## The problem
Nothing is needed except the lines below that run from the one with "red tape [488,303,567,377]" through the one with "black box [359,152,455,241]", repeated exactly.

Dataset entries below:

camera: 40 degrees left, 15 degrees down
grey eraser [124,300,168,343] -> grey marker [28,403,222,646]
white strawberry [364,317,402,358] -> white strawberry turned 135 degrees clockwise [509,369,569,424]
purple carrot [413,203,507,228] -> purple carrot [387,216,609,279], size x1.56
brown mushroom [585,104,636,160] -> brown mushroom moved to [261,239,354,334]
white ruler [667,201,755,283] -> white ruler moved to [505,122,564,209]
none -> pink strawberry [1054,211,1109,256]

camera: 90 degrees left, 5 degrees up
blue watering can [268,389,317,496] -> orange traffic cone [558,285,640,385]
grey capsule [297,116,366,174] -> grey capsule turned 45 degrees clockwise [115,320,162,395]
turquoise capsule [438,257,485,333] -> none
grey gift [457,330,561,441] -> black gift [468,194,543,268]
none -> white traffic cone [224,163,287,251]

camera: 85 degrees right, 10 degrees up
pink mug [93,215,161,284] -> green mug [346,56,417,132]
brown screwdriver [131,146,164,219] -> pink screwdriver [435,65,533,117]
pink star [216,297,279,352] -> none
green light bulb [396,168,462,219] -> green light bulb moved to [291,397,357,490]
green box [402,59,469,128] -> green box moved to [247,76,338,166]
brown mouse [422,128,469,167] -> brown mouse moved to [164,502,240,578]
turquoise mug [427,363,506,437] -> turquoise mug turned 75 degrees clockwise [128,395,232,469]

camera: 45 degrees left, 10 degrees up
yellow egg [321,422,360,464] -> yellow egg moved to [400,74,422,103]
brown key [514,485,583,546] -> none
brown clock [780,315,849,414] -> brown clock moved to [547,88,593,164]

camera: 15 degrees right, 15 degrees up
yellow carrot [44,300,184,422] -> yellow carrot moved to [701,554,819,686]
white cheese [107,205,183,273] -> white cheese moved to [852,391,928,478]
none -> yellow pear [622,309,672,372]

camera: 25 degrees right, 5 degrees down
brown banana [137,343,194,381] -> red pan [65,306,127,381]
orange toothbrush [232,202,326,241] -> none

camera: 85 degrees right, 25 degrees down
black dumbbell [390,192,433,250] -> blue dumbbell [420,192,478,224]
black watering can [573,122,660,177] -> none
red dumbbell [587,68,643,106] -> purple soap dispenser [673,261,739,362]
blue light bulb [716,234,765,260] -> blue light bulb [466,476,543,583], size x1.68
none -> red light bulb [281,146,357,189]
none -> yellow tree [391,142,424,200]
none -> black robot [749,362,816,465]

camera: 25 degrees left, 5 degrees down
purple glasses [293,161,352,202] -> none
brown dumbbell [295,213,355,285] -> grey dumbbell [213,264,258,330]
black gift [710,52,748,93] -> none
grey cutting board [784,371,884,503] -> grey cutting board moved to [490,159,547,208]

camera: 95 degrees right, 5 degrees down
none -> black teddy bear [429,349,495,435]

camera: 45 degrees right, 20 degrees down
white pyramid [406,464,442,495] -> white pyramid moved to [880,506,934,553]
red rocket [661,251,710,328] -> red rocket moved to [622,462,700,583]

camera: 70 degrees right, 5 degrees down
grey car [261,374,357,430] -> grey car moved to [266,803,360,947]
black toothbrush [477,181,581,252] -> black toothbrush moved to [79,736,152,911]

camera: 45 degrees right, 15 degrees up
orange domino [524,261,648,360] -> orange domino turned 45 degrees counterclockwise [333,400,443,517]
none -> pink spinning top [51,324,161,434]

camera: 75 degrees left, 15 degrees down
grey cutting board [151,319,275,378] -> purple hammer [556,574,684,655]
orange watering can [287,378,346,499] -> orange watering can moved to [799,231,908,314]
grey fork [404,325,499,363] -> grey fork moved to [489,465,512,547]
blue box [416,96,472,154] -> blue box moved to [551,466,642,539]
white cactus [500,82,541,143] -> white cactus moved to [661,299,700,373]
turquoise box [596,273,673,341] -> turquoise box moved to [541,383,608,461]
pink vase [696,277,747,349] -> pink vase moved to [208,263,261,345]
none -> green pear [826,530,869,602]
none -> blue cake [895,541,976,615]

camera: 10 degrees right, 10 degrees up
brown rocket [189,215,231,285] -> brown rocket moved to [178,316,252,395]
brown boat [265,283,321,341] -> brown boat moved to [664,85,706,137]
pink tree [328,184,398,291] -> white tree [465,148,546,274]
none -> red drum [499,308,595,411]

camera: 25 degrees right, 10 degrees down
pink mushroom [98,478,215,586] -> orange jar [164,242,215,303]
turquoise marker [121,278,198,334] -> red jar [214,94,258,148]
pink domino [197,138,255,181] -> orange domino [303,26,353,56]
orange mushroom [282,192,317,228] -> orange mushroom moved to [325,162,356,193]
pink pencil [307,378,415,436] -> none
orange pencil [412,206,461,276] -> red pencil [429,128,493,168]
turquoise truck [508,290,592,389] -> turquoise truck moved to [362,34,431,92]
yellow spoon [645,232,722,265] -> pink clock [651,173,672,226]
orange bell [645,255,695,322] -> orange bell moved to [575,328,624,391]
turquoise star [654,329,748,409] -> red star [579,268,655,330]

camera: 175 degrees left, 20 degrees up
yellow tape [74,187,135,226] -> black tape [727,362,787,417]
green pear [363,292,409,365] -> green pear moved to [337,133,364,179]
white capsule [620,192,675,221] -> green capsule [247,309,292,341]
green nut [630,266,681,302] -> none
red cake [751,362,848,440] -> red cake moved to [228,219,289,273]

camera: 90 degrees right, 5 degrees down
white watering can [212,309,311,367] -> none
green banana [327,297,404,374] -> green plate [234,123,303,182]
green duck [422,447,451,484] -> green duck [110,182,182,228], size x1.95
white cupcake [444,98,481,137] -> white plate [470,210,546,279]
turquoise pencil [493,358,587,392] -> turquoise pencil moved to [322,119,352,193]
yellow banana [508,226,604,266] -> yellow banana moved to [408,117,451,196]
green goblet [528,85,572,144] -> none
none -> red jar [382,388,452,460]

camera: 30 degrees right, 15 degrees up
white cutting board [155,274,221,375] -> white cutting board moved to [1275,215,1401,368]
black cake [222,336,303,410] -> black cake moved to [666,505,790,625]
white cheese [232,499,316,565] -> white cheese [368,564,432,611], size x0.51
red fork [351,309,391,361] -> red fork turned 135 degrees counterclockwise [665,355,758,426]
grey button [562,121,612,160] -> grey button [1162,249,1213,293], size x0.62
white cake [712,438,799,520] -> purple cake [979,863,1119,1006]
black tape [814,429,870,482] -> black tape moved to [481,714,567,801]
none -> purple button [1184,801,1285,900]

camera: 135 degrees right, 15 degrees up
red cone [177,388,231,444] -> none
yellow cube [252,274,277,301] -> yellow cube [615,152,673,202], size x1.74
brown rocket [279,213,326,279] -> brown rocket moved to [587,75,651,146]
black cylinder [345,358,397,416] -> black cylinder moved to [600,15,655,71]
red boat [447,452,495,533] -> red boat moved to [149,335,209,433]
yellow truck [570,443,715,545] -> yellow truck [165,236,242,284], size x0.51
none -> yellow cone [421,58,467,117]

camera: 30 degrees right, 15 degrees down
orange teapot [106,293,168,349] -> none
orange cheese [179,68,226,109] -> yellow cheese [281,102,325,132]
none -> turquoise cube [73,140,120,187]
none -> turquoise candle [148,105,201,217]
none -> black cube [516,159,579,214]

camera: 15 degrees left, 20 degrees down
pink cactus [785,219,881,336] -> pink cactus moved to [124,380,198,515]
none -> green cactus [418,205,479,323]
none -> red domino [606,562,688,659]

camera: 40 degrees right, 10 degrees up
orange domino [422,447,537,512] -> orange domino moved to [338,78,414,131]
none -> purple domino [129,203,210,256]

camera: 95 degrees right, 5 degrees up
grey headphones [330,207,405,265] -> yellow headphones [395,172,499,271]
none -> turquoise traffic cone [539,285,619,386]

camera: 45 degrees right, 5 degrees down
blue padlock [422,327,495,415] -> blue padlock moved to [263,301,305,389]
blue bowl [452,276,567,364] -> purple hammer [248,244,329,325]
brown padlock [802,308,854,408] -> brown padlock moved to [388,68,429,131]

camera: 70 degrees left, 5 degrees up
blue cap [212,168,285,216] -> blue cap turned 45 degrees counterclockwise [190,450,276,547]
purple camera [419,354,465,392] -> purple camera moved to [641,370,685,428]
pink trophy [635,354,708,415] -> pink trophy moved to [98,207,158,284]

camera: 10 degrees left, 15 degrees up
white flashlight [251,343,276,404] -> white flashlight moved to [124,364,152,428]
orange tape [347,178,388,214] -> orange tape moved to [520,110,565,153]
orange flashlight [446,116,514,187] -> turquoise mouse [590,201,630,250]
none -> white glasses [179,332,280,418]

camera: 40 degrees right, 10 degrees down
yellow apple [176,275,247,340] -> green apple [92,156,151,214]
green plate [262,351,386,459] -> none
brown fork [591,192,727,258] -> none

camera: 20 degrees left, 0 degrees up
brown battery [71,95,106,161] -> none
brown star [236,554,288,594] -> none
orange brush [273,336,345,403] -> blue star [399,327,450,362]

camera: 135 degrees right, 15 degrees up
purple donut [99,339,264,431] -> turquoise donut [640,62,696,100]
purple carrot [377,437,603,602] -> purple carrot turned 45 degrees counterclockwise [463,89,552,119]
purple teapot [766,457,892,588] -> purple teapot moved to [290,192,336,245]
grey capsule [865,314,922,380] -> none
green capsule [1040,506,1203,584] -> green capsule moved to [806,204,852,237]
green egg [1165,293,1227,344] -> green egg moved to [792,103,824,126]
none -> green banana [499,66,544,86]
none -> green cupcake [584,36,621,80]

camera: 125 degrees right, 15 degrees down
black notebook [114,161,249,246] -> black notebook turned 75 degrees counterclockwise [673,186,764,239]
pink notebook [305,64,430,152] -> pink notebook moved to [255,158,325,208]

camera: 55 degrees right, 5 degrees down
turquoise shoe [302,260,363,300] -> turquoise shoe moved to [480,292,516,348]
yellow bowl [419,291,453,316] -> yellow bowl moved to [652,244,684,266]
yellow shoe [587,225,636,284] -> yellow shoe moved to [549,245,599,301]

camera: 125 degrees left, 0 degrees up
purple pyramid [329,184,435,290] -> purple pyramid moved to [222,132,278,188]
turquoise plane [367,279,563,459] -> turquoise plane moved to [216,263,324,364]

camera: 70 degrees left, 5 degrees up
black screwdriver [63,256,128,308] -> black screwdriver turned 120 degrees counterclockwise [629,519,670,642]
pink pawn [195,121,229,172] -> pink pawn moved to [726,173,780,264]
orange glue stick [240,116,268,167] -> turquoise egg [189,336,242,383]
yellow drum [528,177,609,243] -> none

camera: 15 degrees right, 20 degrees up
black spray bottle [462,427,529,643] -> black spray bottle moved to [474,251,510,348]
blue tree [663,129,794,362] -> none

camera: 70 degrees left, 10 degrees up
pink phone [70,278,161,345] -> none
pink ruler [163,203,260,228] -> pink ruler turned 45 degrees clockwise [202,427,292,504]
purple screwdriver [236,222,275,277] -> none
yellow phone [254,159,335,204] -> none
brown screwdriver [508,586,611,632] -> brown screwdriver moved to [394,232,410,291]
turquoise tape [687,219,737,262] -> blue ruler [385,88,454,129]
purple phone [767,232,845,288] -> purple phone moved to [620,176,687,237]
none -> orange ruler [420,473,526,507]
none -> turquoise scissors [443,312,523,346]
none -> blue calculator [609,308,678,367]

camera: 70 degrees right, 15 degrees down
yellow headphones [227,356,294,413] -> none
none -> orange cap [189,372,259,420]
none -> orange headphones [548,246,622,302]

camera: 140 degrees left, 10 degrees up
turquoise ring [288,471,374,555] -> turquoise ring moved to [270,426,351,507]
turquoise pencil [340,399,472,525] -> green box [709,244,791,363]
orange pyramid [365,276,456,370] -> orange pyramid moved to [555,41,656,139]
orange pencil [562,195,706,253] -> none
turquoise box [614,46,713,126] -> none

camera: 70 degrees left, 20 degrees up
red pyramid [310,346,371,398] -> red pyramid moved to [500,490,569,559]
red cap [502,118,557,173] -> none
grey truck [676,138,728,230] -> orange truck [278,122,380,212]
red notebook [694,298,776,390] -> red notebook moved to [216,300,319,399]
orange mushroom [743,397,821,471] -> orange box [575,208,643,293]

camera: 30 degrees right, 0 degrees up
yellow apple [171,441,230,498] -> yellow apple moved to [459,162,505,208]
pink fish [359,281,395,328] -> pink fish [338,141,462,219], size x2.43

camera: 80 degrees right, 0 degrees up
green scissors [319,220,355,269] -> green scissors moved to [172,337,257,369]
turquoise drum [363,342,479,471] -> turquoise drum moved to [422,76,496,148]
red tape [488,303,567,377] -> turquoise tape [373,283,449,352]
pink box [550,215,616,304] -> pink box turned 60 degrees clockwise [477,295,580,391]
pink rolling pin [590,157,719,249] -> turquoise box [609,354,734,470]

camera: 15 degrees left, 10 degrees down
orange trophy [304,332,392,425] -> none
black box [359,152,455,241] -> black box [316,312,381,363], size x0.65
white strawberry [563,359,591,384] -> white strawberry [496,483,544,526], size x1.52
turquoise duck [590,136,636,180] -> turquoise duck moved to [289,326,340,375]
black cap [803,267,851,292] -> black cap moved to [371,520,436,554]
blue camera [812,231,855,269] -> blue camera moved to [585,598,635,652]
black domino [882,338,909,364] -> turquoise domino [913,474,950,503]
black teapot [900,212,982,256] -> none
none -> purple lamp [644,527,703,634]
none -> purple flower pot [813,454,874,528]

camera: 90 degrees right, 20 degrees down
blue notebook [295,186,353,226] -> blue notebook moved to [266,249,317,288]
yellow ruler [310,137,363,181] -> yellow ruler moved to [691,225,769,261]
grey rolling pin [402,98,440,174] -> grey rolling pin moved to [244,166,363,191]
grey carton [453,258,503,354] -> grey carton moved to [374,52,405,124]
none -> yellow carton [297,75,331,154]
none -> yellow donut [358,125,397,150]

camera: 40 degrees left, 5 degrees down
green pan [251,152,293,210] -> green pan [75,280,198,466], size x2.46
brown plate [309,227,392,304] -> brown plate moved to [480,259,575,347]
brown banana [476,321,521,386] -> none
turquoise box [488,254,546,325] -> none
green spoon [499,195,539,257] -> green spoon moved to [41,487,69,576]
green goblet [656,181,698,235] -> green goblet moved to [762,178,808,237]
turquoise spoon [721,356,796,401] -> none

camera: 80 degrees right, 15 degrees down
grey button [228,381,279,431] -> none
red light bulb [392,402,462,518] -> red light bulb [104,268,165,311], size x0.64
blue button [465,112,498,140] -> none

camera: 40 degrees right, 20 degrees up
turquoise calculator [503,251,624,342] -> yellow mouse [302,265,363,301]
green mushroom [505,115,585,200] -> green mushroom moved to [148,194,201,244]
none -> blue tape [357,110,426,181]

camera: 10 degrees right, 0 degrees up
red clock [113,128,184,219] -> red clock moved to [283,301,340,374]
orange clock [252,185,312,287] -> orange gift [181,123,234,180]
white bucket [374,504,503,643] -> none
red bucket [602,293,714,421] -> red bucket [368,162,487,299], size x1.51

End of Dataset entries.

## Your response
red tape [488,303,567,377] -> turquoise tape [373,283,449,352]
pink box [550,215,616,304] -> pink box turned 60 degrees clockwise [477,295,580,391]
pink rolling pin [590,157,719,249] -> turquoise box [609,354,734,470]

camera: 15 degrees left, 10 degrees down
orange trophy [304,332,392,425] -> none
black box [359,152,455,241] -> black box [316,312,381,363], size x0.65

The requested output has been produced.